BEGIN DATA SHOWN

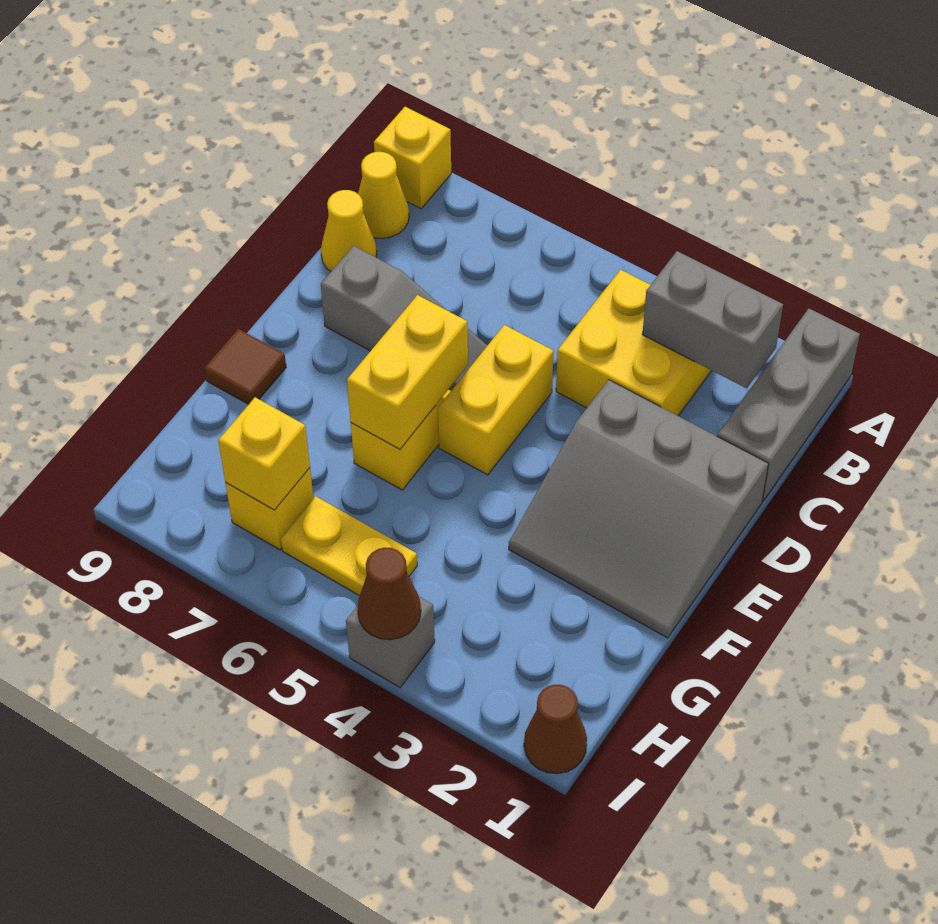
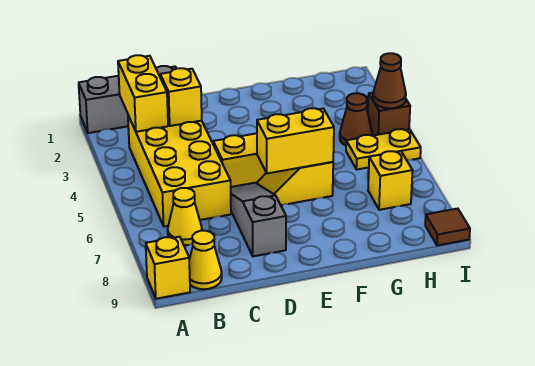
grey brick B2:B3 level 2 -> yellow brick B2:B3 level 2
yellow brick B3:C4 level 1 -> yellow brick B3:C6 level 1
yellow cone C9 level 1 -> yellow cone B7 level 1
grey slope D1:F3 level 1 top D -> none
brown tile F9 level 1 -> brown tile I9 level 1
yellow plate H5:H6 level 1 -> yellow plate H5:I5 level 1
yellow brick H7 level 2 -> yellow brick C3 level 2
brown cone I1 level 1 -> brown cone H4 level 1
grey brick I4 level 1 -> brown brick I4 level 1

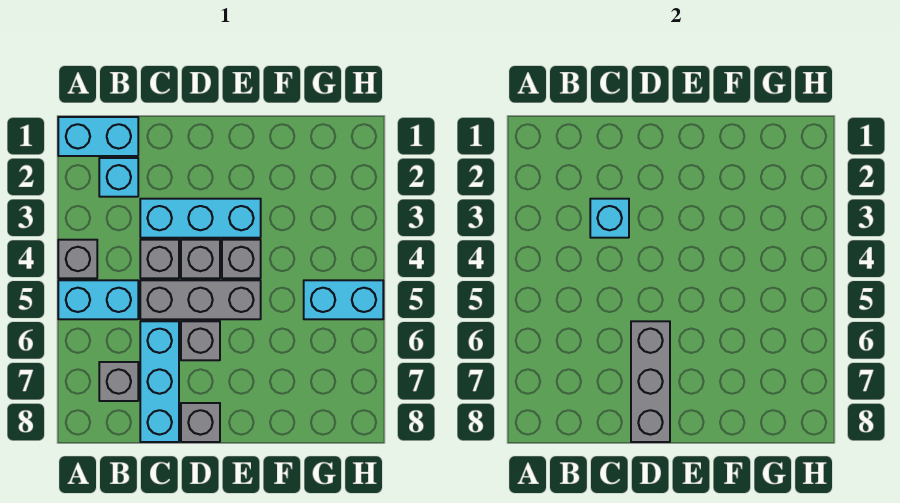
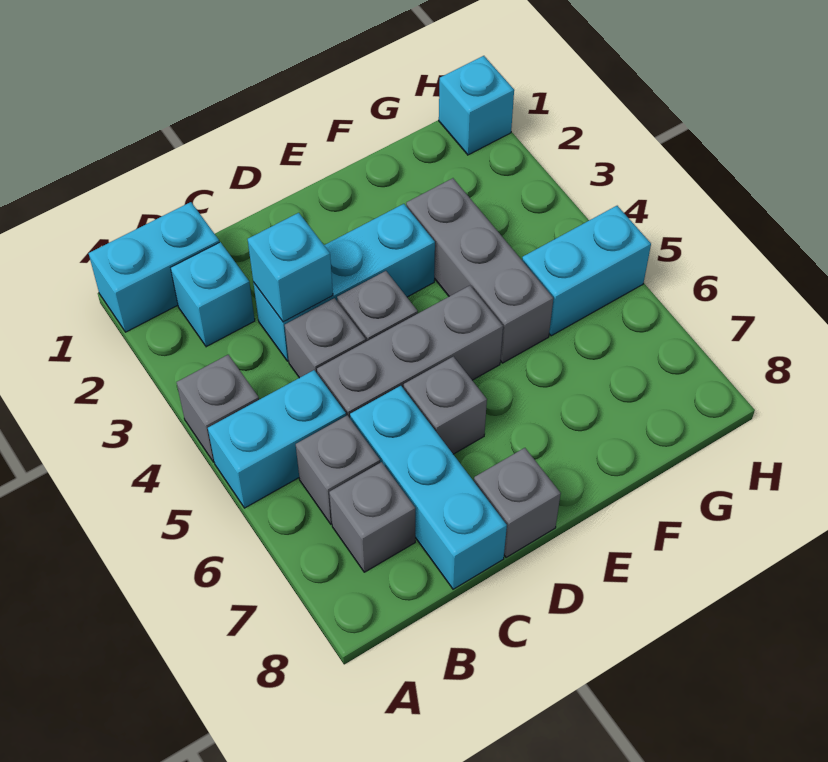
grey brick D6:D8 level 2 -> grey brick F3:F5 level 1
grey brick E4 level 1 -> grey brick B6 level 1
none -> cyan brick H1 level 1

END DATA SHOWN

## WORK INSTRUCTION
A faithful copy of all the records is required, with the pictures left out.

## OUTPUT
grey brick B2:B3 level 2 -> yellow brick B2:B3 level 2
yellow brick B3:C4 level 1 -> yellow brick B3:C6 level 1
yellow cone C9 level 1 -> yellow cone B7 level 1
grey slope D1:F3 level 1 top D -> none
brown tile F9 level 1 -> brown tile I9 level 1
yellow plate H5:H6 level 1 -> yellow plate H5:I5 level 1
yellow brick H7 level 2 -> yellow brick C3 level 2
brown cone I1 level 1 -> brown cone H4 level 1
grey brick I4 level 1 -> brown brick I4 level 1

grey brick D6:D8 level 2 -> grey brick F3:F5 level 1
grey brick E4 level 1 -> grey brick B6 level 1
none -> cyan brick H1 level 1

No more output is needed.